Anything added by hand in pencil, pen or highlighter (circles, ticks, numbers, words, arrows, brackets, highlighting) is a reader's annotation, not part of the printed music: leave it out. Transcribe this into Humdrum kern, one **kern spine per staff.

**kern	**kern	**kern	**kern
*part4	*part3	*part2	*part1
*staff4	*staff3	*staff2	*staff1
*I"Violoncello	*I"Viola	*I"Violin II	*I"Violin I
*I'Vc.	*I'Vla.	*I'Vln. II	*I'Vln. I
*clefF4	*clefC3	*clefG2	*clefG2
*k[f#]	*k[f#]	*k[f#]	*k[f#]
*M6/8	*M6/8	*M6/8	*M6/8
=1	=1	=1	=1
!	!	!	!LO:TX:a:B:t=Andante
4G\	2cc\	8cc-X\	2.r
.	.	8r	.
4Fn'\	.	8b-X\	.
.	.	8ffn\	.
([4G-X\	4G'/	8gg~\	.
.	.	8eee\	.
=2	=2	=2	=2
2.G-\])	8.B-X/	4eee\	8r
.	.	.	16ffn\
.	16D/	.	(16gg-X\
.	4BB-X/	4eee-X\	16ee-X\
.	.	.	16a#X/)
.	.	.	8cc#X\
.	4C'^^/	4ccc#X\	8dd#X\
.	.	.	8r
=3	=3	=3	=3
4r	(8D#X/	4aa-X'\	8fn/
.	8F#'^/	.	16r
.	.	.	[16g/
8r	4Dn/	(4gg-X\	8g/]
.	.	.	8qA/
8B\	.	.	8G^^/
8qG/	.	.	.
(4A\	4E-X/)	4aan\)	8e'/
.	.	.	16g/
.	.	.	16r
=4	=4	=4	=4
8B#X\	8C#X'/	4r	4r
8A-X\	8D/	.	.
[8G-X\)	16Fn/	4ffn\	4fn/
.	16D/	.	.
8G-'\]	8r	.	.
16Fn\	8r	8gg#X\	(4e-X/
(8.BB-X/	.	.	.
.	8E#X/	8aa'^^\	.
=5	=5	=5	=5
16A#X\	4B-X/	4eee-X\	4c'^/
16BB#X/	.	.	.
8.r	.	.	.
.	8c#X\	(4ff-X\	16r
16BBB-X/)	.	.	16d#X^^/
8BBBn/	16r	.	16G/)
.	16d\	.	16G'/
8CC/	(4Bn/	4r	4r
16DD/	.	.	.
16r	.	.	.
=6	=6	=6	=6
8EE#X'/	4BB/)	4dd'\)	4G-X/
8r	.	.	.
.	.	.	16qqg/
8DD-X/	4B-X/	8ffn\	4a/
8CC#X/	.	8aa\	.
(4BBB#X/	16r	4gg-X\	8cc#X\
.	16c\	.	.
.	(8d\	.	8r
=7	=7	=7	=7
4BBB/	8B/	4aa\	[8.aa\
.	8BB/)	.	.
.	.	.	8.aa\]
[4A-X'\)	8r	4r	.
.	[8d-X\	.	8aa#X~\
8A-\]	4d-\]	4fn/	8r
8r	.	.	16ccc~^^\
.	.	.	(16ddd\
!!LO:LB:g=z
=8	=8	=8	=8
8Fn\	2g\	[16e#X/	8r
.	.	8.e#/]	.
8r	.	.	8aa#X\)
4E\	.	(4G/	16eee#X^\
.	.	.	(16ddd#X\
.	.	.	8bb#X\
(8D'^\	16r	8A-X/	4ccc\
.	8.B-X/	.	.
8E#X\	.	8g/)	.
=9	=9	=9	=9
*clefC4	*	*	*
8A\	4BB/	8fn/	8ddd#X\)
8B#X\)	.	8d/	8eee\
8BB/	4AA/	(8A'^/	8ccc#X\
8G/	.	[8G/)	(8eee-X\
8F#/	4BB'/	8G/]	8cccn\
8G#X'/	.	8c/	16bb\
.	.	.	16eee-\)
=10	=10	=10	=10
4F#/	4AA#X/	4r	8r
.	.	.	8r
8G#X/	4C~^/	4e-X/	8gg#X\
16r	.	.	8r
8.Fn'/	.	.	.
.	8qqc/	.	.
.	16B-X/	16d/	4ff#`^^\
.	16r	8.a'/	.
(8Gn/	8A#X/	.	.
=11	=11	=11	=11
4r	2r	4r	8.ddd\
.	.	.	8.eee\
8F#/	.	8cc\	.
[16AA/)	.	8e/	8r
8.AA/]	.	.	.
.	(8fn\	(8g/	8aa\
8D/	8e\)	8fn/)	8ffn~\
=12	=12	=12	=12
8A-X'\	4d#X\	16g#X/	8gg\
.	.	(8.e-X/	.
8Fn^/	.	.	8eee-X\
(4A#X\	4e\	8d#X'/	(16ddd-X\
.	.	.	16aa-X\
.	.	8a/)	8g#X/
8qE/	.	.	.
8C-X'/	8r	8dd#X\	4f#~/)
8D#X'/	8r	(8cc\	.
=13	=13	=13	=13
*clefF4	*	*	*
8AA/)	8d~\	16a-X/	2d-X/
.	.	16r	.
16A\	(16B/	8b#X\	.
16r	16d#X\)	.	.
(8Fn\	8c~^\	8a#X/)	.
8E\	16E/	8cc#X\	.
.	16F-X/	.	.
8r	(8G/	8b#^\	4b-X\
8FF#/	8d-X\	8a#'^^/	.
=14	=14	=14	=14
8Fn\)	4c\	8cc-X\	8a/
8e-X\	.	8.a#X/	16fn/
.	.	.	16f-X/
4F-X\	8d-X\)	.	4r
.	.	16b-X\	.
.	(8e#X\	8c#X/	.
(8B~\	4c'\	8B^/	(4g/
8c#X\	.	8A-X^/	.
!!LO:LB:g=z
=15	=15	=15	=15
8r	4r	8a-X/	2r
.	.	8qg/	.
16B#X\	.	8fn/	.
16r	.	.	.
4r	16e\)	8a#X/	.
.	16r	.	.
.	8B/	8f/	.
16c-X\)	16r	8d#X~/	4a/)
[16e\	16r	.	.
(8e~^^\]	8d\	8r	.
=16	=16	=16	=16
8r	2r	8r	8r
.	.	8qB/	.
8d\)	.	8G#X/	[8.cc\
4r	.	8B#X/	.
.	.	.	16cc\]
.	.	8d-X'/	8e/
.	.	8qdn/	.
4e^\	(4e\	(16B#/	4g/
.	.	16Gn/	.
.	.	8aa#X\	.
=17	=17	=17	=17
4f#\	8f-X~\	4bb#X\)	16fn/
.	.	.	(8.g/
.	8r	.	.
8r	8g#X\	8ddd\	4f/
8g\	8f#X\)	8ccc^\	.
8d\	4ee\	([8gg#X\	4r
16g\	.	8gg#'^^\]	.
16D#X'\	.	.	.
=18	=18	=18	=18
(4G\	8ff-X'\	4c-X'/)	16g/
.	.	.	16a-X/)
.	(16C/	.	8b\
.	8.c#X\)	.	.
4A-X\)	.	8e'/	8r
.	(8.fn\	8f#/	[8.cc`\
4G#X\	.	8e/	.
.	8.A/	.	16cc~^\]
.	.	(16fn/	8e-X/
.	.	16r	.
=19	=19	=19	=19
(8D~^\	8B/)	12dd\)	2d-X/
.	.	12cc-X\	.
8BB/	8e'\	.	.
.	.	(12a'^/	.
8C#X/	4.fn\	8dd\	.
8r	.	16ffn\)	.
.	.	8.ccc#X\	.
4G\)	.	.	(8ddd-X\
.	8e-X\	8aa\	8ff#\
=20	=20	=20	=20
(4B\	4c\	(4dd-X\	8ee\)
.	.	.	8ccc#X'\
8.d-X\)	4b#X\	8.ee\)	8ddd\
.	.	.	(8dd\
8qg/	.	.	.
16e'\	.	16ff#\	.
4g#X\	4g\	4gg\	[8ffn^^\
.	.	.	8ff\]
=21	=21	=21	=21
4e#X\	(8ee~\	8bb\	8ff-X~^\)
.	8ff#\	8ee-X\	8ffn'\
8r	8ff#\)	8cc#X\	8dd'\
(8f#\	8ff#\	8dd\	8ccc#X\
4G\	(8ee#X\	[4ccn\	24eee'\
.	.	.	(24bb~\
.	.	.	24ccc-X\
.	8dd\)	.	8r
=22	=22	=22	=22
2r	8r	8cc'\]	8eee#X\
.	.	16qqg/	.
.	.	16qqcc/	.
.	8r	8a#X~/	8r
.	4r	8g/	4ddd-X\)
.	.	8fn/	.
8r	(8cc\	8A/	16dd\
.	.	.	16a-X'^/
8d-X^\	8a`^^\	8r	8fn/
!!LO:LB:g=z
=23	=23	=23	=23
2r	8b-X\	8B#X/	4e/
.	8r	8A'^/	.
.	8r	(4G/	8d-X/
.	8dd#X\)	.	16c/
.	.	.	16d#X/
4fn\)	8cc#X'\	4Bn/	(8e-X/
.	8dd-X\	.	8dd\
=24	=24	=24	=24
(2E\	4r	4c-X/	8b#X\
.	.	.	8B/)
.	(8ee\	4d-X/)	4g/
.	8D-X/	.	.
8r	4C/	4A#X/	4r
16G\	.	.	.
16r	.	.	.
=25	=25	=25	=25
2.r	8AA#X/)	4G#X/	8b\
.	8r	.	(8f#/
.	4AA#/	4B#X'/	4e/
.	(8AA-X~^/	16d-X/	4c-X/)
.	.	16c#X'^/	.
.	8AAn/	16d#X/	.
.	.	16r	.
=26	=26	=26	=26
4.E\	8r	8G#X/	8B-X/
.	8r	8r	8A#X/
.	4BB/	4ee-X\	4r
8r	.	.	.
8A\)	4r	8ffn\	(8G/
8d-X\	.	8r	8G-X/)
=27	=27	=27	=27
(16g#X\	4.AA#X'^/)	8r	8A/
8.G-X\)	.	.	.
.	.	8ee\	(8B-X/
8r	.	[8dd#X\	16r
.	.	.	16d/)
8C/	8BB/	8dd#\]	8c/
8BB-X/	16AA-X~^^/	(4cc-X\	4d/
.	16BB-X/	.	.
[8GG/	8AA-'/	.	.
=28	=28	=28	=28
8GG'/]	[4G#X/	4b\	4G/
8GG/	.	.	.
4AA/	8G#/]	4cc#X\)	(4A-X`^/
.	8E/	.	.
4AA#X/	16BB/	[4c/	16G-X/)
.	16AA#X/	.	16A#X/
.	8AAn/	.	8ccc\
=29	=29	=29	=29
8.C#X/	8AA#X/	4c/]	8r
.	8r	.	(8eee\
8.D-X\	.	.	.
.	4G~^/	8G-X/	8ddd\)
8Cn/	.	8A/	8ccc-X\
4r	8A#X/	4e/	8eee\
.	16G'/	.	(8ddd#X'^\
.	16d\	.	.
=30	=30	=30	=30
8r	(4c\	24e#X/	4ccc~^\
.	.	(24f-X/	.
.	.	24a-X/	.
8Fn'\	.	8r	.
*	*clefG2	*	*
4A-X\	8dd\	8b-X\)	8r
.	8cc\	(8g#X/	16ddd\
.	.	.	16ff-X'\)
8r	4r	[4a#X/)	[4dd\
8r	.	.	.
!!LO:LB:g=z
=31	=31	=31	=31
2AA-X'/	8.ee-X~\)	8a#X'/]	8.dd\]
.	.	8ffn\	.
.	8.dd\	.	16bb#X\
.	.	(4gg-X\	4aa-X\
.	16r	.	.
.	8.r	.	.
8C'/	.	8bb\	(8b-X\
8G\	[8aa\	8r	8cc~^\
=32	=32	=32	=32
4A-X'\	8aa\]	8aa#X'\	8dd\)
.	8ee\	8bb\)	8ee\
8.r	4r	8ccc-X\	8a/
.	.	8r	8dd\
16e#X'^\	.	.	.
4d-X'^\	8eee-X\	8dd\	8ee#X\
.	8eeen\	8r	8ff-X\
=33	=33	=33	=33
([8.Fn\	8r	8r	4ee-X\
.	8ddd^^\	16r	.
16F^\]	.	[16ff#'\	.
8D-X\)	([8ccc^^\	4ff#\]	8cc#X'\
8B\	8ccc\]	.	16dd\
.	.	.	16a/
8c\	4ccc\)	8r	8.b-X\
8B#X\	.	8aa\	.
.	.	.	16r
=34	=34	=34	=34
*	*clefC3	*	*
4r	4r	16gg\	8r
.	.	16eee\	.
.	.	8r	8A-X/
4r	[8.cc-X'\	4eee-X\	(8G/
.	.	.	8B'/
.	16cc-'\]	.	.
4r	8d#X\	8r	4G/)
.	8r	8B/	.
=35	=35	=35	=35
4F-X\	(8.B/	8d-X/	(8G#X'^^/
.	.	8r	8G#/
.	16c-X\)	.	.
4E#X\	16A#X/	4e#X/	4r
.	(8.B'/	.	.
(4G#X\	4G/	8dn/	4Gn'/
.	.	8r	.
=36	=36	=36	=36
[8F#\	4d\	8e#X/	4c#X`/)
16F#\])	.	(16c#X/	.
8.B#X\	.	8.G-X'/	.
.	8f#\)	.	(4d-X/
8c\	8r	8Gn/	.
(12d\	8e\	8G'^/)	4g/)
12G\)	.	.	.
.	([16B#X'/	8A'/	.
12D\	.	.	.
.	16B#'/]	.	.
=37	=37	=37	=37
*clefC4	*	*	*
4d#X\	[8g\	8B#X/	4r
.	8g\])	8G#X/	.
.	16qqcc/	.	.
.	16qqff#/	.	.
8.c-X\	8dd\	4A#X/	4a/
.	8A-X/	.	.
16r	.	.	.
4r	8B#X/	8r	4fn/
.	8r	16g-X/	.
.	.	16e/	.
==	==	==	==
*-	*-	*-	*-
· · · · · · ·
■ Task instructions
Copy out every line in the items above that contains the string "kern", treating uppercase and lowercase as different.

■ Response for this exercise
Anything added by hand in pencil, pen or highlighter (circles, ticks, numbers, words, arrows, brackets, highlighting) is a reader's annotation, not part of the printed music: leave it out. Transcribe this into Humdrum kern, one **kern spine per staff.
**kern	**kern	**kern	**kern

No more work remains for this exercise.